WHAT IS BEING ASKED
Can you give all of these lines again, switching every "natural wood drum" to "carved oak drum", with everything else unchanged and the pictures left out?

SUPPLIED DATA
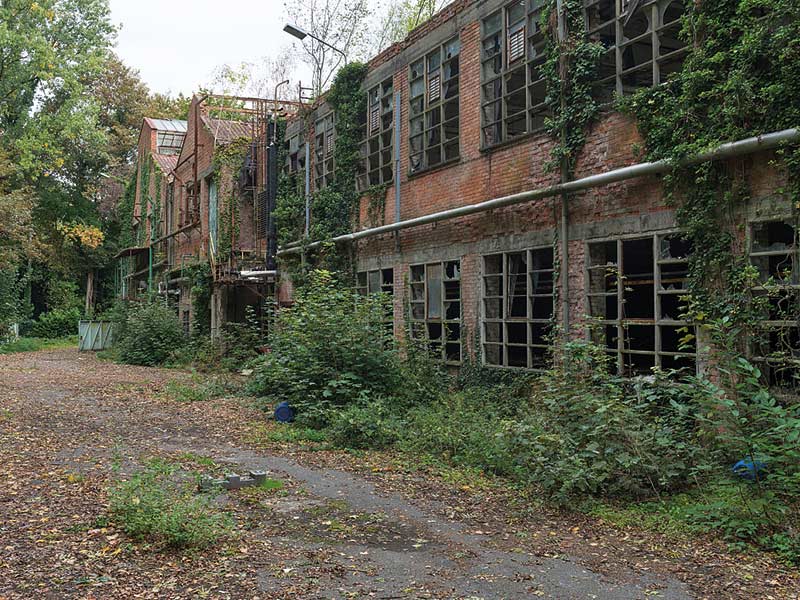
You are a GUI agent. You are given a task and a screenshot of the screen. Output one action in this format:
    pyautogui.click(x=<x>, y=<y>)
    Task: Click on the light
    The image size is (800, 600).
    Given the screenshot: What is the action you would take?
    pyautogui.click(x=298, y=30)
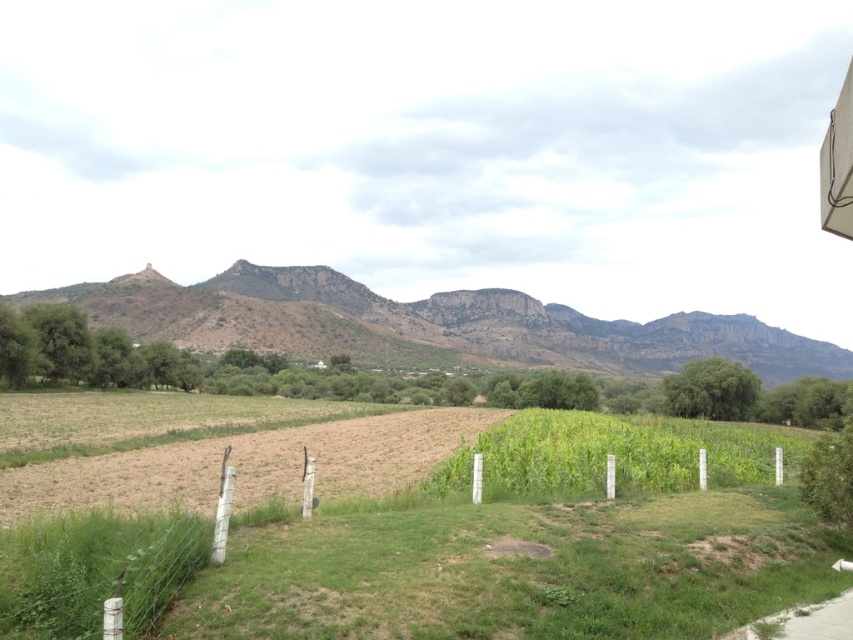
You are standing at the center of the image and want to walk towards the green grassy vineyard at center. Which direction should you head?

The green grassy vineyard at center is located at point [492,552], so you should head towards the coordinates provided to reach it.

You are standing in the rural landscape and want to determine which point is closer to you. The points are point (460,332) and point (648,492). Which point is closer to your current position?

Point (460,332) is further to the viewer than point (648,492), so the closer point to your current position is point (648,492).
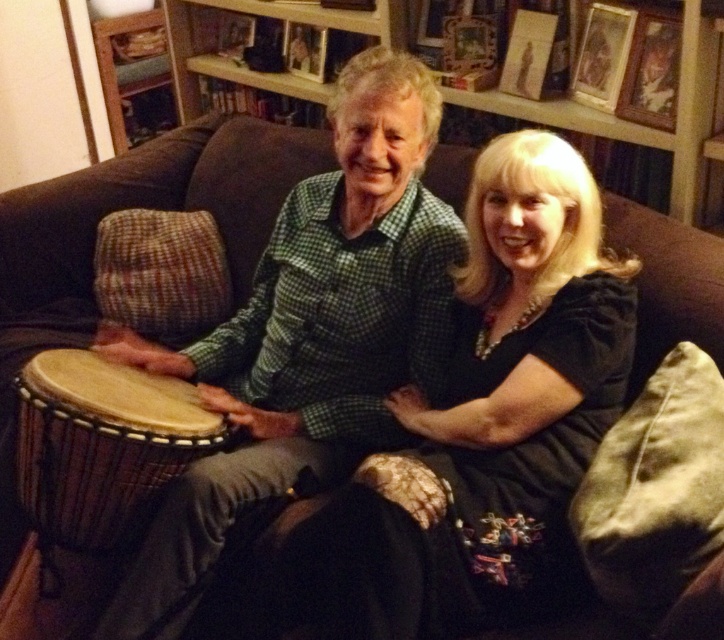
Question: Which object is farther from the camera taking this photo?

Choices:
 (A) natural wood drum at center
 (B) wooden picture frame at upper right

Answer: (B)

Question: Which of the following is the farthest from the observer?

Choices:
 (A) (675, 65)
 (B) (51, 449)

Answer: (A)

Question: Does natural wood drum at center have a greater width compared to wooden picture frame at upper right?

Choices:
 (A) no
 (B) yes

Answer: (B)

Question: Is natural wood drum at center below wooden picture frame at upper right?

Choices:
 (A) yes
 (B) no

Answer: (A)

Question: Does natural wood drum at center appear under wooden picture frame at upper right?

Choices:
 (A) yes
 (B) no

Answer: (A)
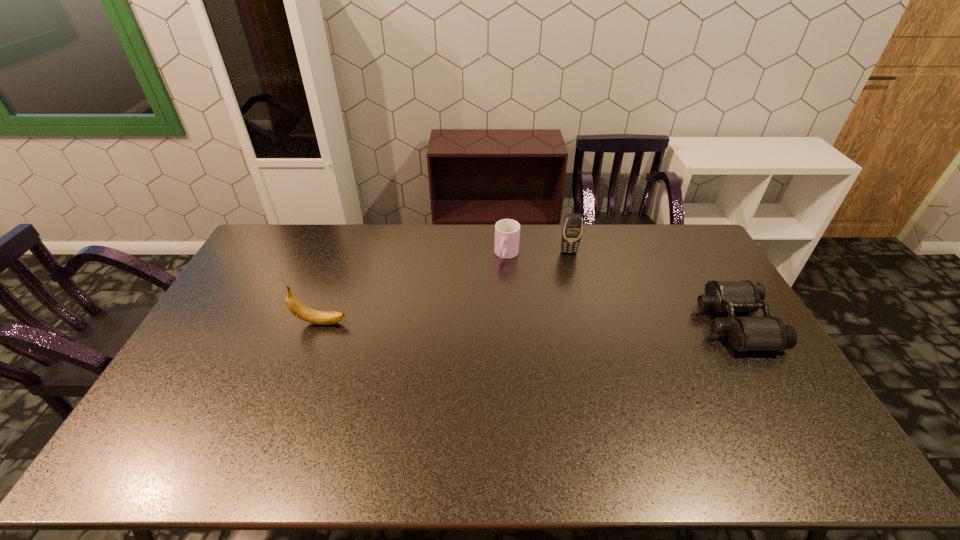
Image resolution: width=960 pixels, height=540 pixels. Identify the location of banana. (300, 311).

What are the coordinates of `binoculars` in the screenshot? It's located at (745, 333).

Find the location of `the rightmost object`. the rightmost object is located at coordinates (745, 333).

Where is `the third object from left to right`? The image size is (960, 540). the third object from left to right is located at coordinates pyautogui.click(x=572, y=228).

You are a GUI agent. You are given a task and a screenshot of the screen. Output one action in this format:
    pyautogui.click(x=<x>, y=<y>)
    Task: Click on the cup
    The width and height of the screenshot is (960, 540).
    Given the screenshot: What is the action you would take?
    pyautogui.click(x=507, y=231)

In order to click on the second object from left to right in this screenshot , I will do `click(507, 231)`.

The height and width of the screenshot is (540, 960). Identify the location of vacant space located 0.370m at the start of the peel on the banana. (465, 323).

What are the coordinates of `vacant area situated through the eyepieces of the shortest object` in the screenshot? It's located at (585, 323).

Find the location of a particular element. vacant space positioned through the eyepieces of the shortest object is located at coordinates (636, 323).

At what (x,y) coordinates should I click in order to perform the action: click on free space located 0.400m through the eyepieces of the shortest object. Please return your answer as a coordinate pair (x, y). This screenshot has height=540, width=960. Looking at the image, I should click on (576, 323).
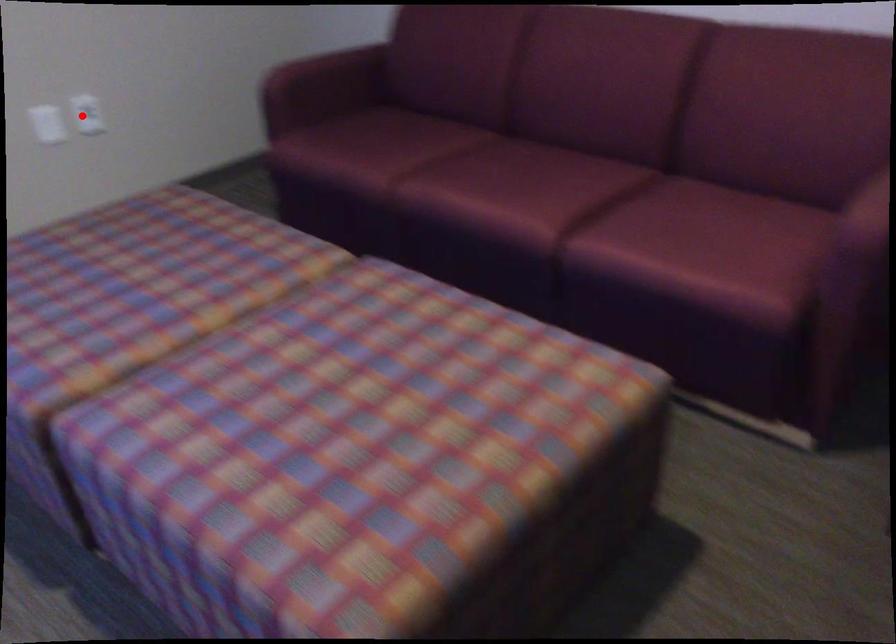
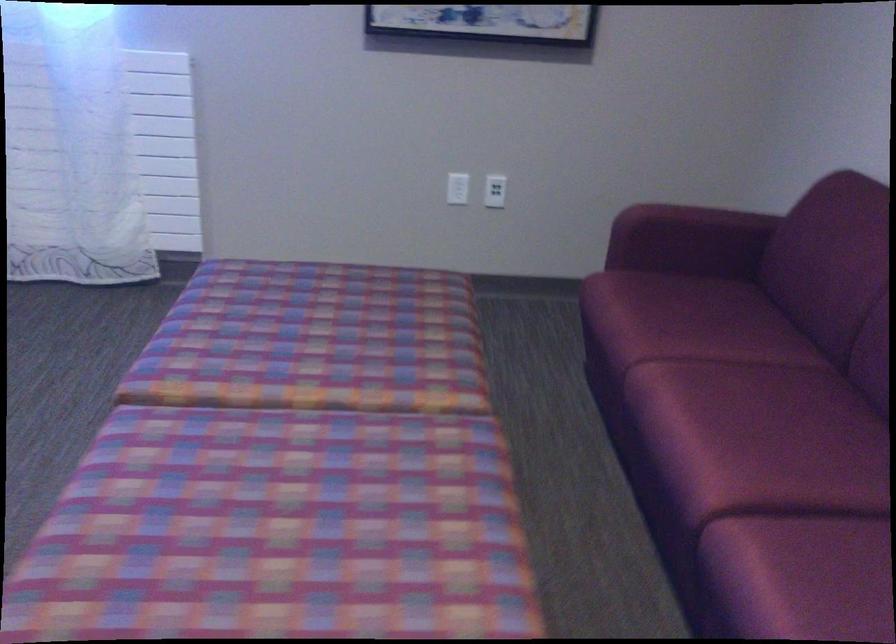
Question: I am providing you with two images of the same scene from different viewpoints. In image1, a red point is highlighted. Considering the same 3D point in image2, which of the following is correct?

Choices:
 (A) It is closer
 (B) It is farther

Answer: (B)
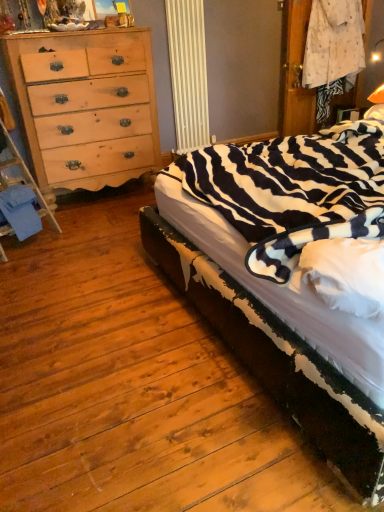
Question: Is zebra-patterned fabric at right aimed at natural wood dresser at left?

Choices:
 (A) yes
 (B) no

Answer: (B)

Question: Is zebra-patterned fabric at right completely or partially outside of natural wood dresser at left?

Choices:
 (A) yes
 (B) no

Answer: (A)

Question: Is zebra-patterned fabric at right wider than natural wood dresser at left?

Choices:
 (A) yes
 (B) no

Answer: (A)

Question: Is zebra-patterned fabric at right further to the viewer compared to natural wood dresser at left?

Choices:
 (A) no
 (B) yes

Answer: (A)

Question: Is zebra-patterned fabric at right positioned far away from natural wood dresser at left?

Choices:
 (A) no
 (B) yes

Answer: (B)

Question: Is blue fabric at lower left inside or outside of natural wood dresser at left?

Choices:
 (A) outside
 (B) inside

Answer: (A)

Question: Relative to natural wood dresser at left, is blue fabric at lower left in front or behind?

Choices:
 (A) front
 (B) behind

Answer: (A)

Question: In terms of size, does blue fabric at lower left appear bigger or smaller than natural wood dresser at left?

Choices:
 (A) big
 (B) small

Answer: (B)

Question: From a real-world perspective, is blue fabric at lower left above or below natural wood dresser at left?

Choices:
 (A) below
 (B) above

Answer: (A)

Question: From a real-world perspective, is natural wood dresser at left physically located above or below blue fabric at lower left?

Choices:
 (A) above
 (B) below

Answer: (A)

Question: Would you say natural wood dresser at left is inside or outside blue fabric at lower left?

Choices:
 (A) inside
 (B) outside

Answer: (B)

Question: Considering the positions of natural wood dresser at left and blue fabric at lower left in the image, is natural wood dresser at left taller or shorter than blue fabric at lower left?

Choices:
 (A) short
 (B) tall

Answer: (B)

Question: From the image's perspective, is natural wood dresser at left positioned above or below blue fabric at lower left?

Choices:
 (A) above
 (B) below

Answer: (A)

Question: Is zebra-patterned fabric at right wider or thinner than natural wood dresser at left?

Choices:
 (A) wide
 (B) thin

Answer: (A)

Question: From a real-world perspective, is zebra-patterned fabric at right positioned above or below natural wood dresser at left?

Choices:
 (A) below
 (B) above

Answer: (A)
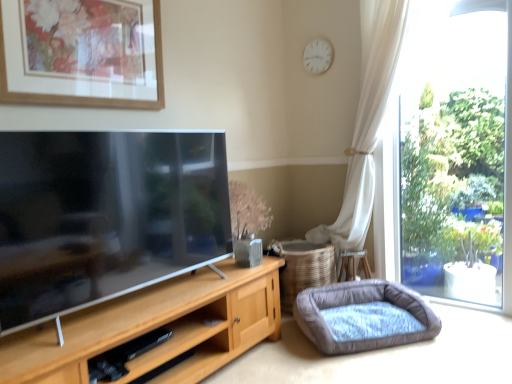
Question: Is matte wooden picture frame at upper left further to the viewer compared to white matte clock at upper center?

Choices:
 (A) yes
 (B) no

Answer: (B)

Question: From the image's perspective, is matte wooden picture frame at upper left located above white matte clock at upper center?

Choices:
 (A) yes
 (B) no

Answer: (B)

Question: Is matte wooden picture frame at upper left facing away from white matte clock at upper center?

Choices:
 (A) yes
 (B) no

Answer: (B)

Question: Does matte wooden picture frame at upper left turn towards white matte clock at upper center?

Choices:
 (A) no
 (B) yes

Answer: (A)

Question: Is matte wooden picture frame at upper left taller than white matte clock at upper center?

Choices:
 (A) yes
 (B) no

Answer: (A)

Question: Is matte wooden picture frame at upper left to the left of white matte clock at upper center from the viewer's perspective?

Choices:
 (A) yes
 (B) no

Answer: (A)

Question: Does velvet grey dog bed at lower right have a lesser width compared to white matte clock at upper center?

Choices:
 (A) no
 (B) yes

Answer: (A)

Question: Is velvet grey dog bed at lower right facing towards white matte clock at upper center?

Choices:
 (A) yes
 (B) no

Answer: (B)

Question: Are velvet grey dog bed at lower right and white matte clock at upper center far apart?

Choices:
 (A) no
 (B) yes

Answer: (B)

Question: From a real-world perspective, is velvet grey dog bed at lower right under white matte clock at upper center?

Choices:
 (A) no
 (B) yes

Answer: (B)

Question: Is white matte clock at upper center completely or partially inside velvet grey dog bed at lower right?

Choices:
 (A) no
 (B) yes

Answer: (A)

Question: Is velvet grey dog bed at lower right completely or partially outside of white matte clock at upper center?

Choices:
 (A) yes
 (B) no

Answer: (A)

Question: From the image's perspective, is white matte clock at upper center below velvet grey dog bed at lower right?

Choices:
 (A) no
 (B) yes

Answer: (A)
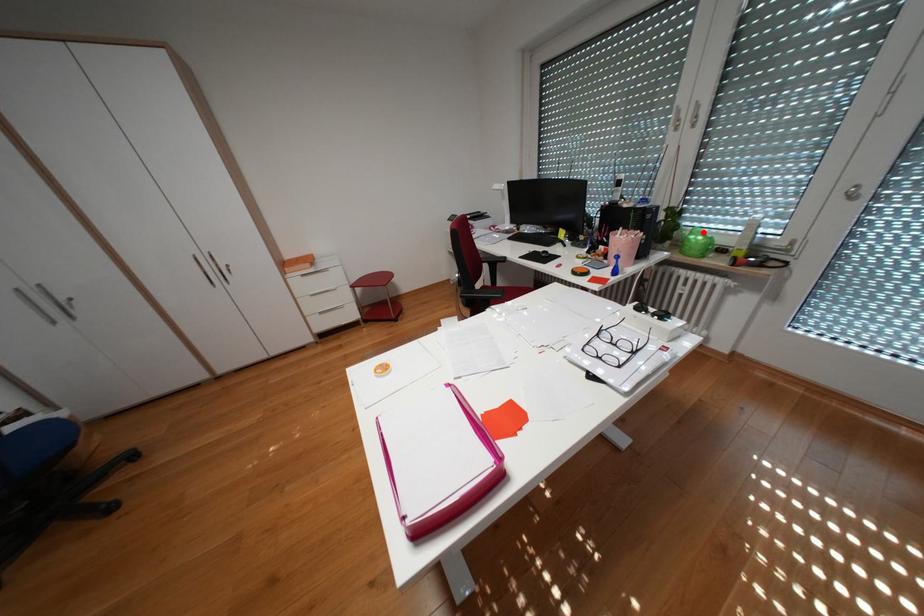
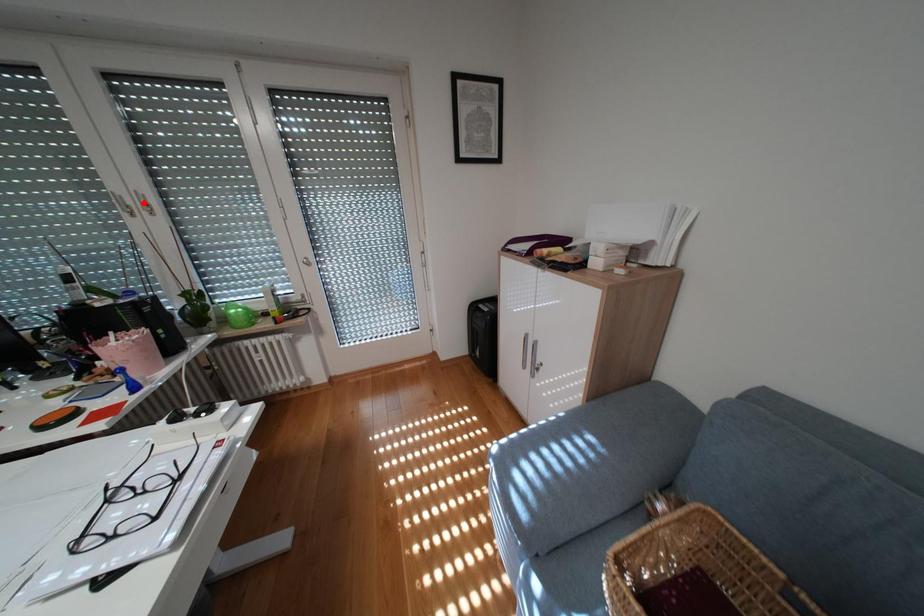
I am providing you with two images of the same scene from different viewpoints. A red point is marked on the first image and another point is marked on the second image. Is the red point in image1 aligned with the point shown in image2?

No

RESULT OF THE TASK
You are a GUI agent. You are given a task and a screenshot of the screen. Output one action in this format:
    pyautogui.click(x=<x>, y=<y>)
    Task: Click on the light
    The image size is (800, 600).
    Given the screenshot: What is the action you would take?
    pyautogui.click(x=298, y=30)
You are standing at the center of the image and want to walk towards the green grassy vineyard at center. Which direction should you head?

The green grassy vineyard at center is located at point [492,552], so you should head towards the coordinates provided to reach it.

You are standing in the rural landscape and want to determine which point is closer to you. The points are point (460,332) and point (648,492). Which point is closer to your current position?

Point (460,332) is further to the viewer than point (648,492), so the closer point to your current position is point (648,492).
Question: Which object is farther from the camera taking this photo?

Choices:
 (A) carved oak drum at center
 (B) wooden picture frame at upper right

Answer: (B)

Question: Which of the following is the farthest from the observer?

Choices:
 (A) (675, 65)
 (B) (51, 449)

Answer: (A)

Question: Does carved oak drum at center have a greater width compared to wooden picture frame at upper right?

Choices:
 (A) no
 (B) yes

Answer: (B)

Question: Is carved oak drum at center below wooden picture frame at upper right?

Choices:
 (A) yes
 (B) no

Answer: (A)

Question: Does carved oak drum at center appear under wooden picture frame at upper right?

Choices:
 (A) yes
 (B) no

Answer: (A)
Image resolution: width=960 pixels, height=540 pixels. Identify the location of banana. (300, 311).

What are the coordinates of `binoculars` in the screenshot? It's located at (745, 333).

Find the location of `the rightmost object`. the rightmost object is located at coordinates (745, 333).

Where is `the third object from left to right`? The image size is (960, 540). the third object from left to right is located at coordinates pyautogui.click(x=572, y=228).

You are a GUI agent. You are given a task and a screenshot of the screen. Output one action in this format:
    pyautogui.click(x=<x>, y=<y>)
    Task: Click on the cup
    The width and height of the screenshot is (960, 540).
    Given the screenshot: What is the action you would take?
    pyautogui.click(x=507, y=231)

In order to click on the second object from left to right in this screenshot , I will do `click(507, 231)`.

The height and width of the screenshot is (540, 960). Identify the location of vacant space located 0.370m at the start of the peel on the banana. (465, 323).

What are the coordinates of `vacant area situated through the eyepieces of the shortest object` in the screenshot? It's located at (585, 323).

Find the location of a particular element. vacant space positioned through the eyepieces of the shortest object is located at coordinates (636, 323).

At what (x,y) coordinates should I click in order to perform the action: click on free space located 0.400m through the eyepieces of the shortest object. Please return your answer as a coordinate pair (x, y). This screenshot has height=540, width=960. Looking at the image, I should click on (576, 323).
Question: I am providing you with two images of the same scene from different viewpoints. In image1, a red point is highlighted. Considering the same 3D point in image2, which of the following is correct?

Choices:
 (A) It is closer
 (B) It is farther

Answer: (B)
Question: Is zebra-patterned fabric at right aimed at natural wood dresser at left?

Choices:
 (A) yes
 (B) no

Answer: (B)

Question: Is zebra-patterned fabric at right completely or partially outside of natural wood dresser at left?

Choices:
 (A) yes
 (B) no

Answer: (A)

Question: Is zebra-patterned fabric at right wider than natural wood dresser at left?

Choices:
 (A) yes
 (B) no

Answer: (A)

Question: Is zebra-patterned fabric at right further to the viewer compared to natural wood dresser at left?

Choices:
 (A) no
 (B) yes

Answer: (A)

Question: Is zebra-patterned fabric at right positioned far away from natural wood dresser at left?

Choices:
 (A) no
 (B) yes

Answer: (B)

Question: Is blue fabric at lower left inside or outside of natural wood dresser at left?

Choices:
 (A) outside
 (B) inside

Answer: (A)

Question: Relative to natural wood dresser at left, is blue fabric at lower left in front or behind?

Choices:
 (A) front
 (B) behind

Answer: (A)

Question: In terms of size, does blue fabric at lower left appear bigger or smaller than natural wood dresser at left?

Choices:
 (A) big
 (B) small

Answer: (B)

Question: From a real-world perspective, is blue fabric at lower left above or below natural wood dresser at left?

Choices:
 (A) below
 (B) above

Answer: (A)

Question: From a real-world perspective, is natural wood dresser at left physically located above or below blue fabric at lower left?

Choices:
 (A) above
 (B) below

Answer: (A)

Question: Would you say natural wood dresser at left is inside or outside blue fabric at lower left?

Choices:
 (A) inside
 (B) outside

Answer: (B)

Question: Considering the positions of natural wood dresser at left and blue fabric at lower left in the image, is natural wood dresser at left taller or shorter than blue fabric at lower left?

Choices:
 (A) short
 (B) tall

Answer: (B)

Question: From the image's perspective, is natural wood dresser at left positioned above or below blue fabric at lower left?

Choices:
 (A) above
 (B) below

Answer: (A)

Question: Is zebra-patterned fabric at right wider or thinner than natural wood dresser at left?

Choices:
 (A) wide
 (B) thin

Answer: (A)

Question: From a real-world perspective, is zebra-patterned fabric at right positioned above or below natural wood dresser at left?

Choices:
 (A) below
 (B) above

Answer: (A)
Question: Is matte wooden picture frame at upper left further to the viewer compared to white matte clock at upper center?

Choices:
 (A) yes
 (B) no

Answer: (B)

Question: From the image's perspective, is matte wooden picture frame at upper left located above white matte clock at upper center?

Choices:
 (A) yes
 (B) no

Answer: (B)

Question: Is matte wooden picture frame at upper left facing away from white matte clock at upper center?

Choices:
 (A) yes
 (B) no

Answer: (B)

Question: Does matte wooden picture frame at upper left turn towards white matte clock at upper center?

Choices:
 (A) no
 (B) yes

Answer: (A)

Question: Is matte wooden picture frame at upper left taller than white matte clock at upper center?

Choices:
 (A) yes
 (B) no

Answer: (A)

Question: Is matte wooden picture frame at upper left to the left of white matte clock at upper center from the viewer's perspective?

Choices:
 (A) yes
 (B) no

Answer: (A)

Question: Does velvet grey dog bed at lower right have a lesser width compared to white matte clock at upper center?

Choices:
 (A) no
 (B) yes

Answer: (A)

Question: Is velvet grey dog bed at lower right facing towards white matte clock at upper center?

Choices:
 (A) yes
 (B) no

Answer: (B)

Question: Are velvet grey dog bed at lower right and white matte clock at upper center far apart?

Choices:
 (A) no
 (B) yes

Answer: (B)

Question: From a real-world perspective, is velvet grey dog bed at lower right under white matte clock at upper center?

Choices:
 (A) no
 (B) yes

Answer: (B)

Question: Is white matte clock at upper center completely or partially inside velvet grey dog bed at lower right?

Choices:
 (A) no
 (B) yes

Answer: (A)

Question: Is velvet grey dog bed at lower right completely or partially outside of white matte clock at upper center?

Choices:
 (A) yes
 (B) no

Answer: (A)

Question: From the image's perspective, is white matte clock at upper center below velvet grey dog bed at lower right?

Choices:
 (A) no
 (B) yes

Answer: (A)
I am providing you with two images of the same scene from different viewpoints. A red point is marked on the first image and another point is marked on the second image. Is the red point in image1 aligned with the point shown in image2?

No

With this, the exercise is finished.